[Scene comparison data]
○ ○ ○ ○ ○
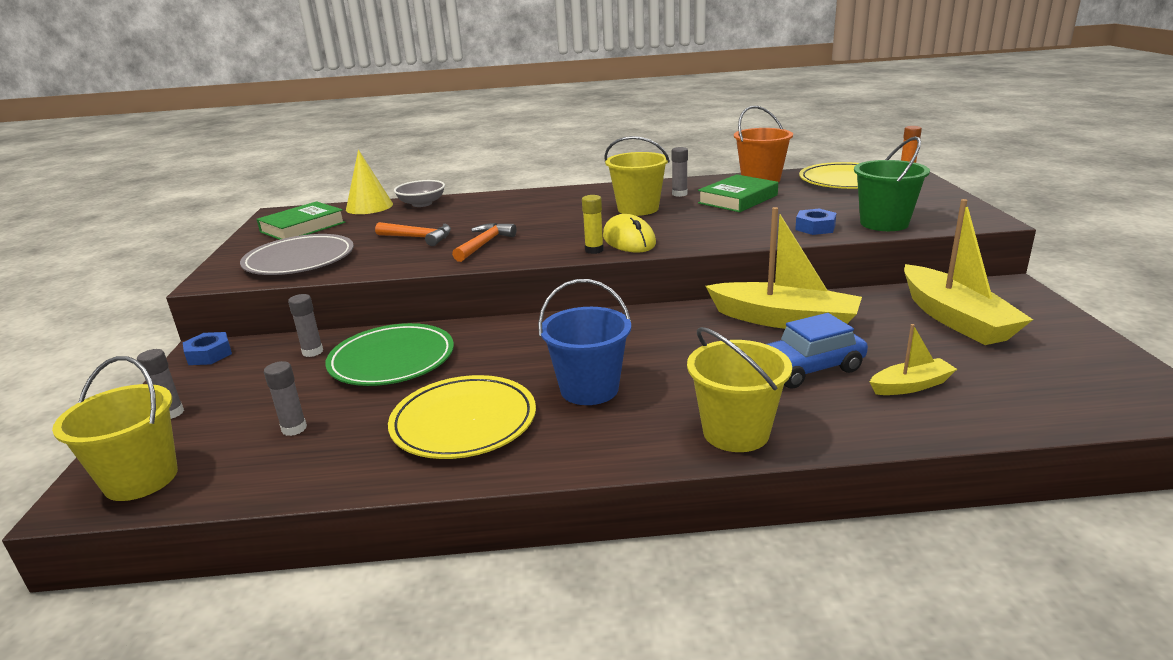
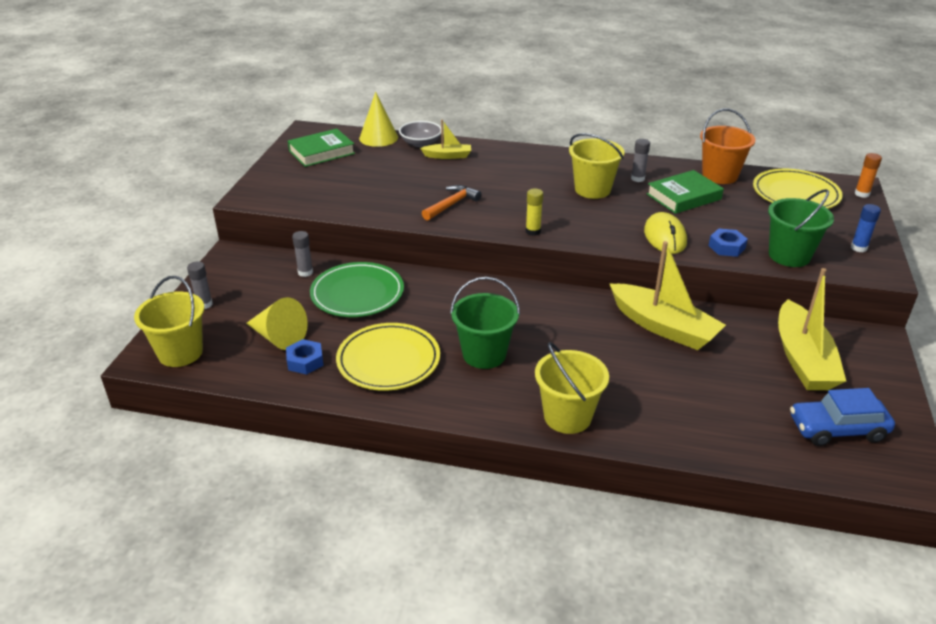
camera: 15 degrees right, 10 degrees up
(209, 354) = (236, 258): blue nut -> blue nut (305, 361)
(294, 428) = (278, 337): grey glue stick -> yellow cone
(299, 260) = (310, 191): grey plate -> none
(419, 238) = (405, 185): orange hammer -> none
(589, 389) = (484, 354): blue bucket -> green bucket
(629, 240) = (565, 226): yellow mouse -> yellow mouse (664, 237)
(807, 369) = (651, 377): blue car -> blue car (837, 429)
(911, 385) = (719, 411): yellow boat -> yellow boat (448, 156)
(944, 207) = (858, 248): none -> blue glue stick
○ ○ ○ ○ ○
• Work request: Each line from the one with "(209, 354) = (236, 258): blue" through the last line of the records must be written out word for word. Include nothing else.

• Result of the task:
(209, 354) = (236, 258): blue nut -> blue nut (305, 361)
(294, 428) = (278, 337): grey glue stick -> yellow cone
(299, 260) = (310, 191): grey plate -> none
(419, 238) = (405, 185): orange hammer -> none
(589, 389) = (484, 354): blue bucket -> green bucket
(629, 240) = (565, 226): yellow mouse -> yellow mouse (664, 237)
(807, 369) = (651, 377): blue car -> blue car (837, 429)
(911, 385) = (719, 411): yellow boat -> yellow boat (448, 156)
(944, 207) = (858, 248): none -> blue glue stick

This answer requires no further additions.